Data section:
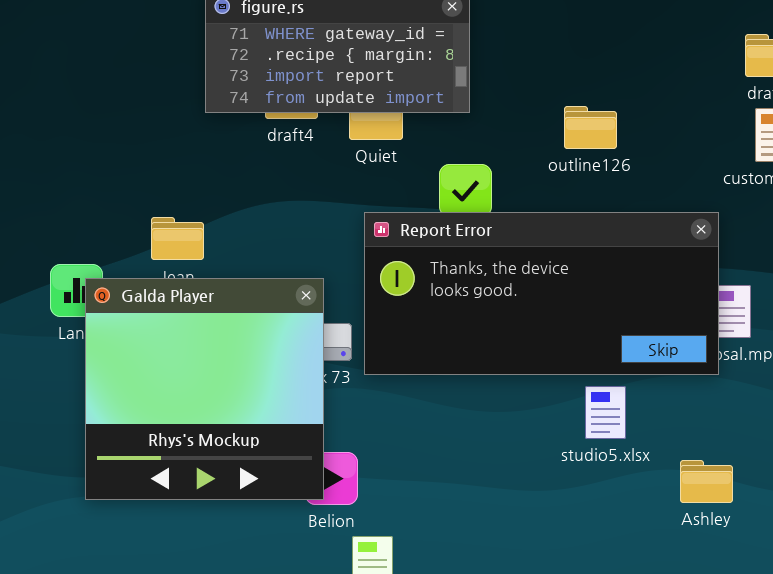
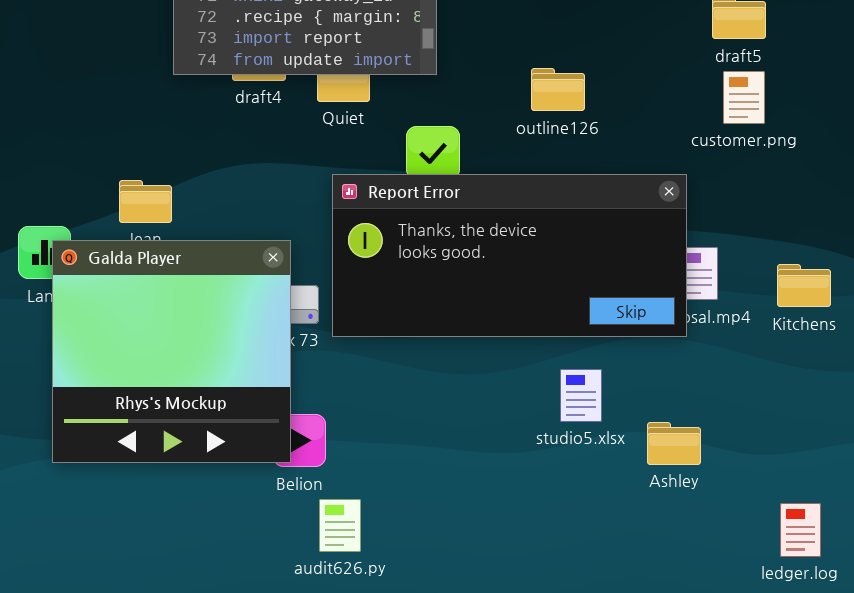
studio5.xlsx: [585,386,626,439] -> [560,369,602,422], moved

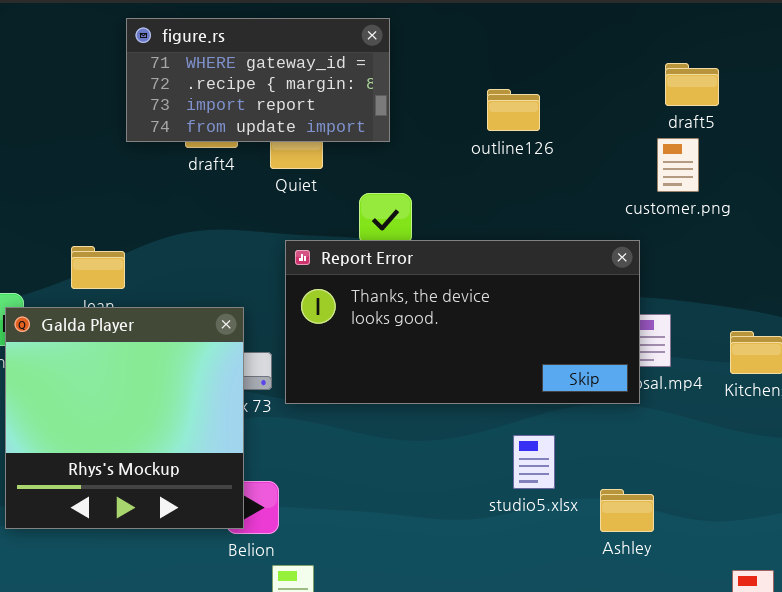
outline126: [531,68,585,111] -> [487,89,540,131], moved
customer.png: [723,71,765,124] -> [657,138,699,192], moved

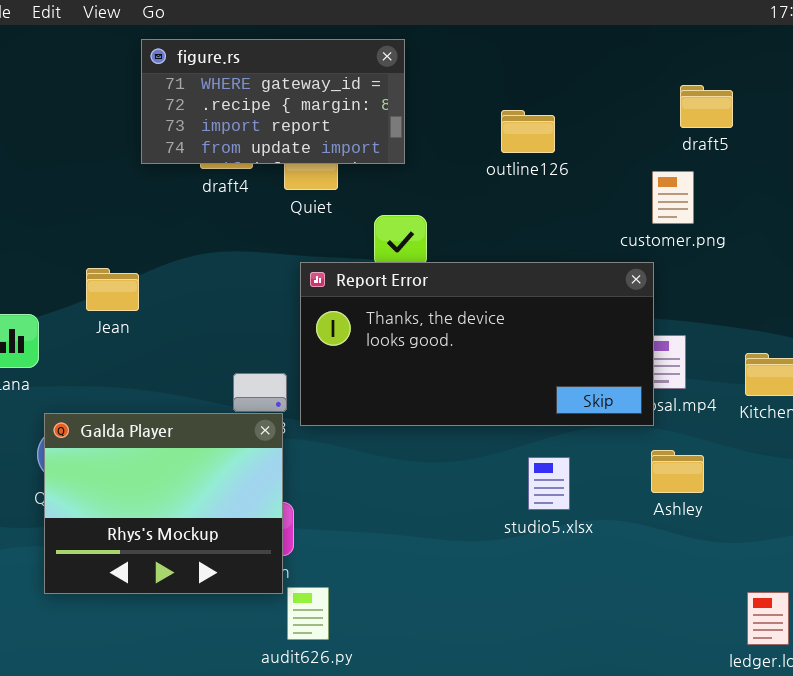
customer.png: [657,138,699,192] -> [652,171,694,224], moved
Galda Player: [5,307,244,529] -> [44,413,283,594], moved, resized
Ashley: [600,489,654,532] -> [651,450,704,493], moved

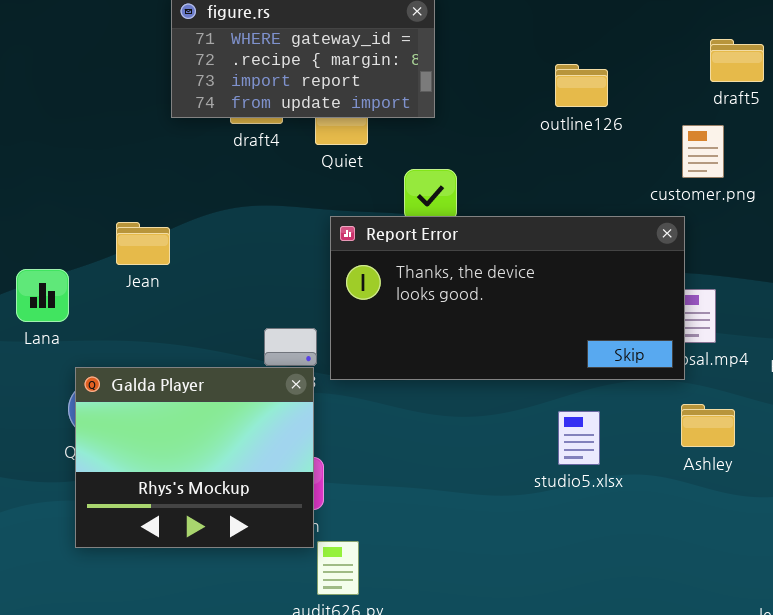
outline126: [501,110,555,153] -> [555,64,608,107], moved

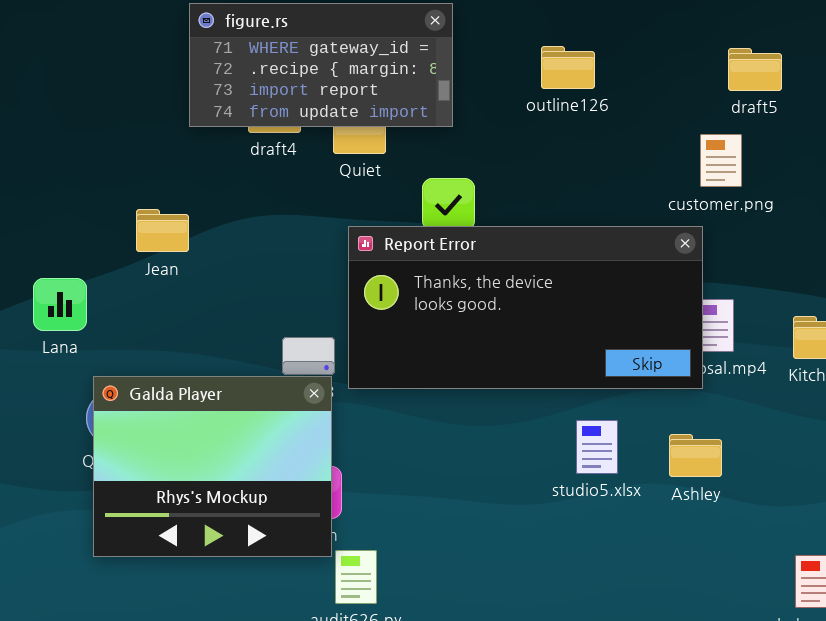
outline126: [555,64,608,107] -> [541,46,595,89], moved
Jean: [116,222,170,265] -> [136,209,189,252], moved
Ashley: [681,404,735,447] -> [669,434,722,477], moved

Exercise aim: Reproduce, with both ends included, the lines from the one holding "outline126: [555,64,608,107] ->" to the end of the records above.

Solution to the exercise:
outline126: [555,64,608,107] -> [541,46,595,89], moved
Jean: [116,222,170,265] -> [136,209,189,252], moved
Ashley: [681,404,735,447] -> [669,434,722,477], moved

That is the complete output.